In the entries below, find every line with "parking" and copy it.

Aerial scene object inventories

- - - - -

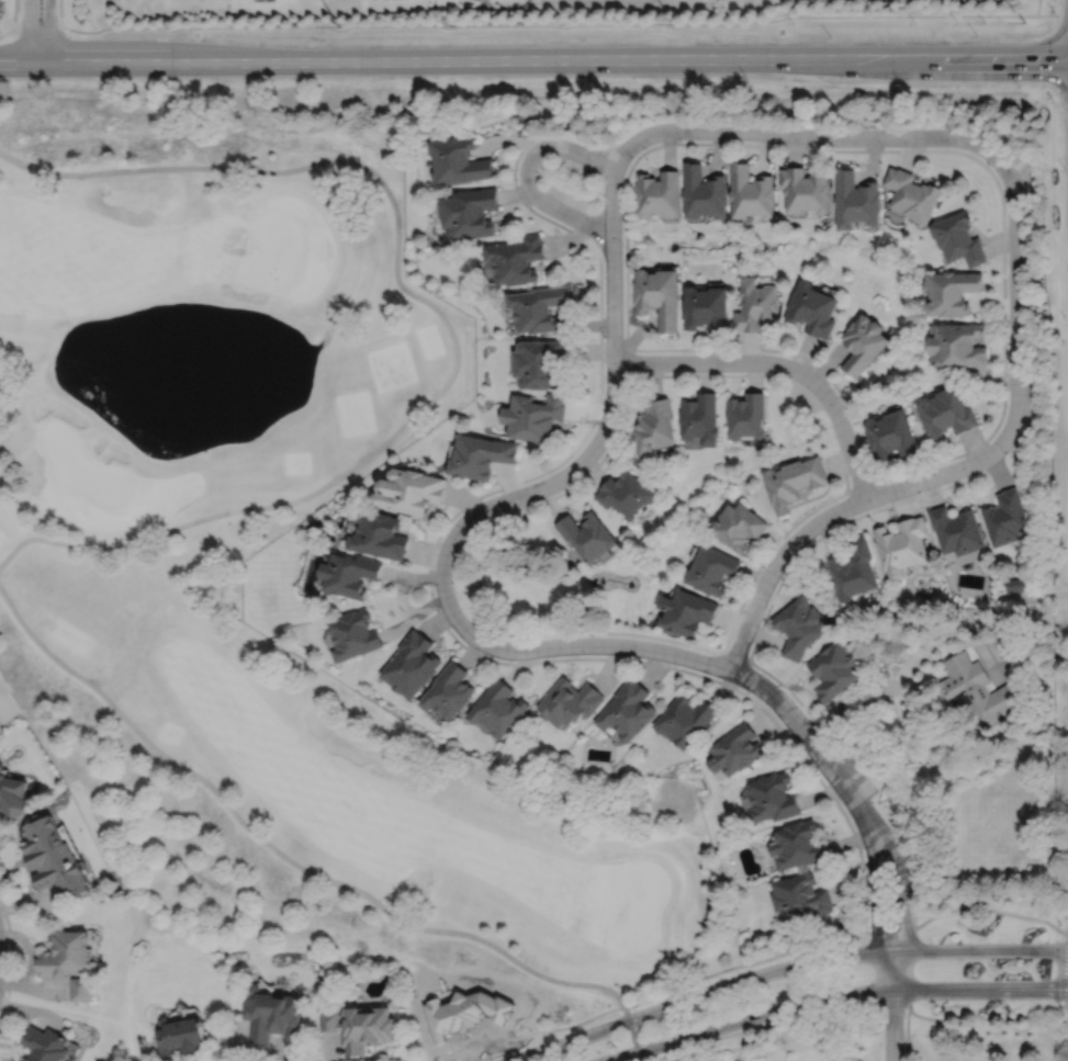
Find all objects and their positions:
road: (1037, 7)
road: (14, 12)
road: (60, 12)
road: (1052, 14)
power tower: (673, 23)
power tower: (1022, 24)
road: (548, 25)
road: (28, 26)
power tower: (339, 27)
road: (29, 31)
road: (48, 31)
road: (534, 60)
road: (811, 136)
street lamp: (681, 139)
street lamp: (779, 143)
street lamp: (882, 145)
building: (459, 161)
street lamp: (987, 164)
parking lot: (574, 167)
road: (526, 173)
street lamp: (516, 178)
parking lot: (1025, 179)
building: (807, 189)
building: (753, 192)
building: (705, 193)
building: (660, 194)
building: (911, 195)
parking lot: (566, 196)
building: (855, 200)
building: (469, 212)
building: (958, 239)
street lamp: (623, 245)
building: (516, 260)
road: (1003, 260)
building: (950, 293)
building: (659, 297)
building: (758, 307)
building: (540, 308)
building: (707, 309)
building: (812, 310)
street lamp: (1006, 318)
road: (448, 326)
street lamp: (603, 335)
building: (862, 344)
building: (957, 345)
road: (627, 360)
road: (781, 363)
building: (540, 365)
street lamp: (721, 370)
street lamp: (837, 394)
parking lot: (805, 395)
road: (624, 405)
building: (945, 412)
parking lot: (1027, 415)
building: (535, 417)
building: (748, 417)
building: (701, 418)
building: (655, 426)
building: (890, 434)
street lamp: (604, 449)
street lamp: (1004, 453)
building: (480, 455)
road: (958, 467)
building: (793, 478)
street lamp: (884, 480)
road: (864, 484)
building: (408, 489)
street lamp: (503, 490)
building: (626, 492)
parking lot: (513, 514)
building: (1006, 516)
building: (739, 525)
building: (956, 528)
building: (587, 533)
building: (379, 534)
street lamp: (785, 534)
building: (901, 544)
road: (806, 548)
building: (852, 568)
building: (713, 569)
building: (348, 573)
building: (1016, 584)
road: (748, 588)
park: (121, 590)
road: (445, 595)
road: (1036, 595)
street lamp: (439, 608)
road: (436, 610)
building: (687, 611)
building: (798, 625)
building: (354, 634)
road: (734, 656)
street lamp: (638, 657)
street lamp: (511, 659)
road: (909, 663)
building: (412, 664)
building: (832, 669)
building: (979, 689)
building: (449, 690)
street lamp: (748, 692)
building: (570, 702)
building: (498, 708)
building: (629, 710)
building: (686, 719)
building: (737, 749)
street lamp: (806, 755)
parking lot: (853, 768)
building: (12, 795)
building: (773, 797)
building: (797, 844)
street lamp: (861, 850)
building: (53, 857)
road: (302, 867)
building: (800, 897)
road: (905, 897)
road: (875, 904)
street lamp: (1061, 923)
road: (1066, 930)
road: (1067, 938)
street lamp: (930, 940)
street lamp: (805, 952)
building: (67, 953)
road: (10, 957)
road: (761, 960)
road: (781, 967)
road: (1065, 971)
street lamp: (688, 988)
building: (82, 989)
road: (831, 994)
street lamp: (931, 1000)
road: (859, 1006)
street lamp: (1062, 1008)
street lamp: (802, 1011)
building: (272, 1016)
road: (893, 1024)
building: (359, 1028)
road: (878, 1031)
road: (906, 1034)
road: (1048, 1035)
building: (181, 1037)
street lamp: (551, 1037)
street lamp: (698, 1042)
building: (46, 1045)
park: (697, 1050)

- - - - -

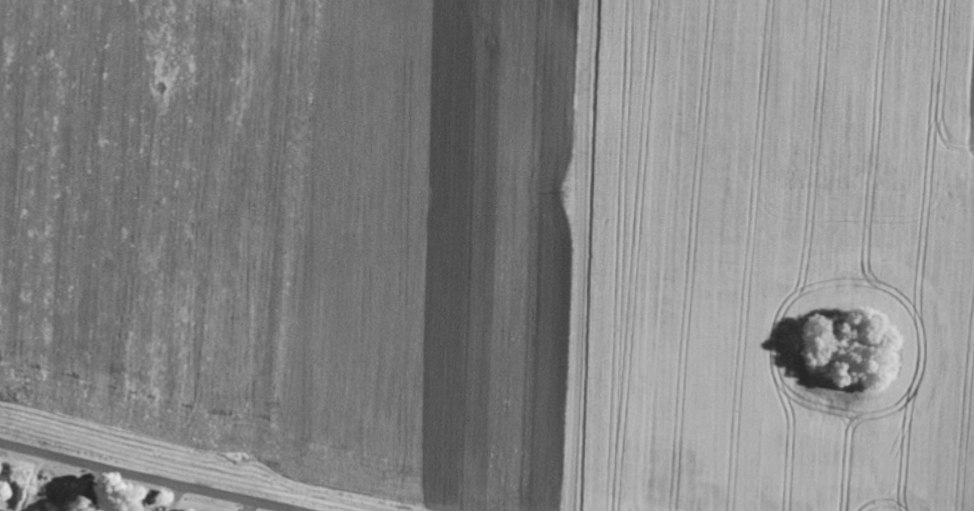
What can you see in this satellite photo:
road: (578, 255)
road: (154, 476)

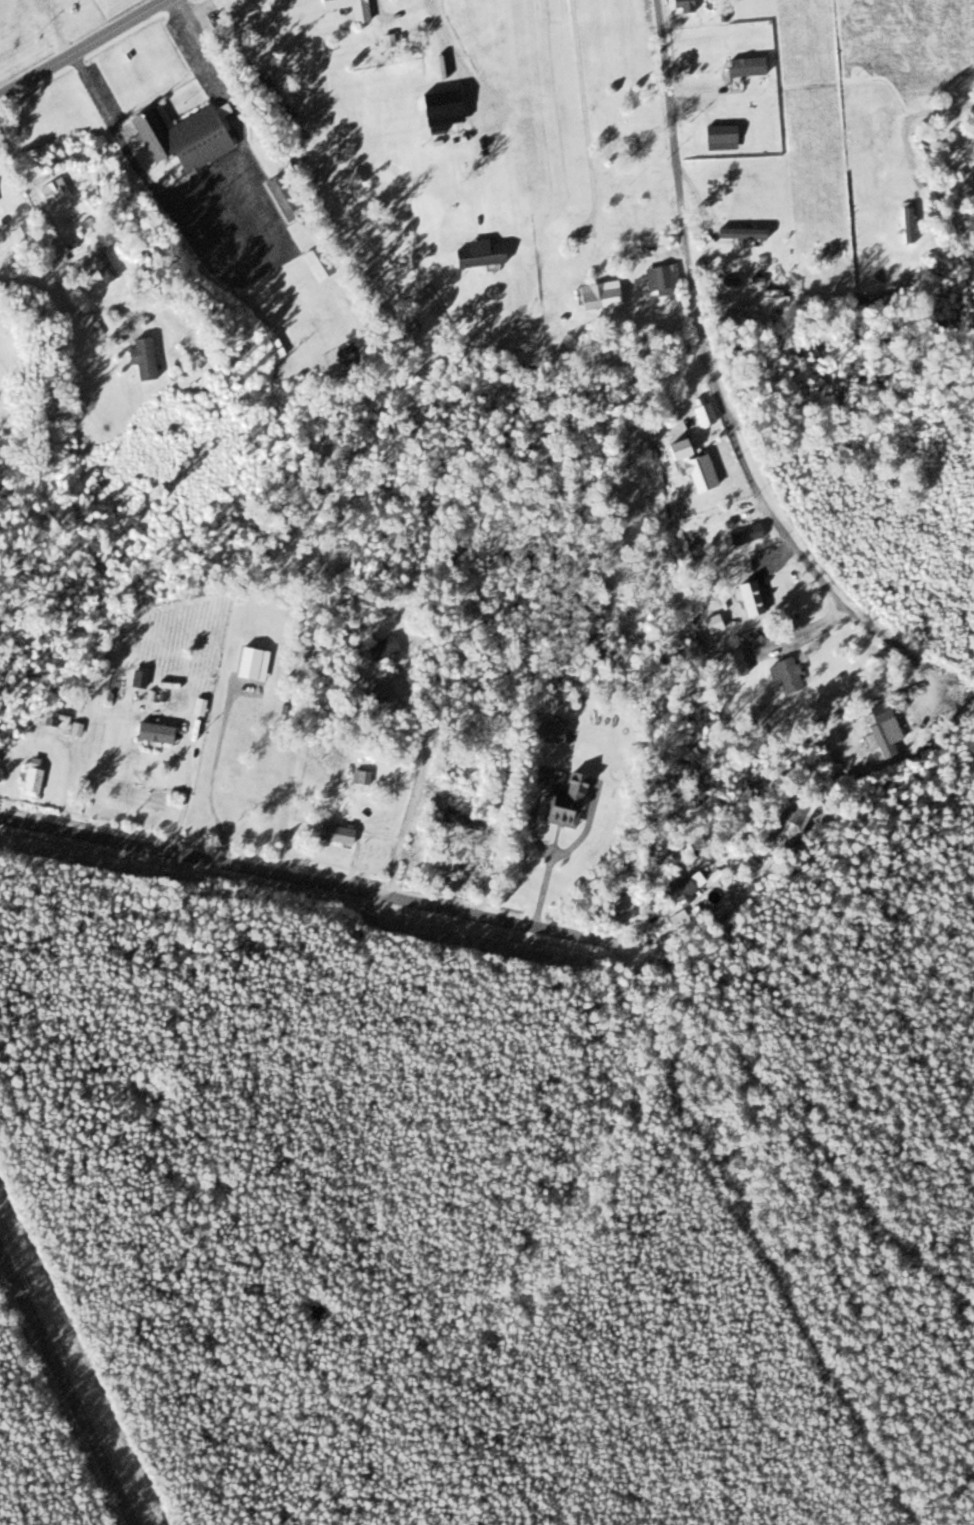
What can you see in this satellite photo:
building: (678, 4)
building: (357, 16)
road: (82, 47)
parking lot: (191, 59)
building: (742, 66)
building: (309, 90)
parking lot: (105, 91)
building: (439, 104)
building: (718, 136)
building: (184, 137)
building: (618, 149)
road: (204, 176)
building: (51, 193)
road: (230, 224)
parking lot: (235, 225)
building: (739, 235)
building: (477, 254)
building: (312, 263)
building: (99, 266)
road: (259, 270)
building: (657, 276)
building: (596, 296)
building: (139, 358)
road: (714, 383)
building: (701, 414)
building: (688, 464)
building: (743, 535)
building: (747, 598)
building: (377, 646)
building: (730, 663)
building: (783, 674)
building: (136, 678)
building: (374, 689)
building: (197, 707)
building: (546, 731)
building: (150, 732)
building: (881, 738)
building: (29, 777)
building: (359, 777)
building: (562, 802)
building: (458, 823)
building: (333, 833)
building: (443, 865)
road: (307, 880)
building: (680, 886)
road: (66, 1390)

- - - - -

## Reply to the task
parking lot: (574, 167)
parking lot: (1025, 179)
parking lot: (566, 196)
parking lot: (805, 395)
parking lot: (1027, 415)
parking lot: (513, 514)
parking lot: (853, 768)
parking lot: (191, 59)
parking lot: (105, 91)
parking lot: (235, 225)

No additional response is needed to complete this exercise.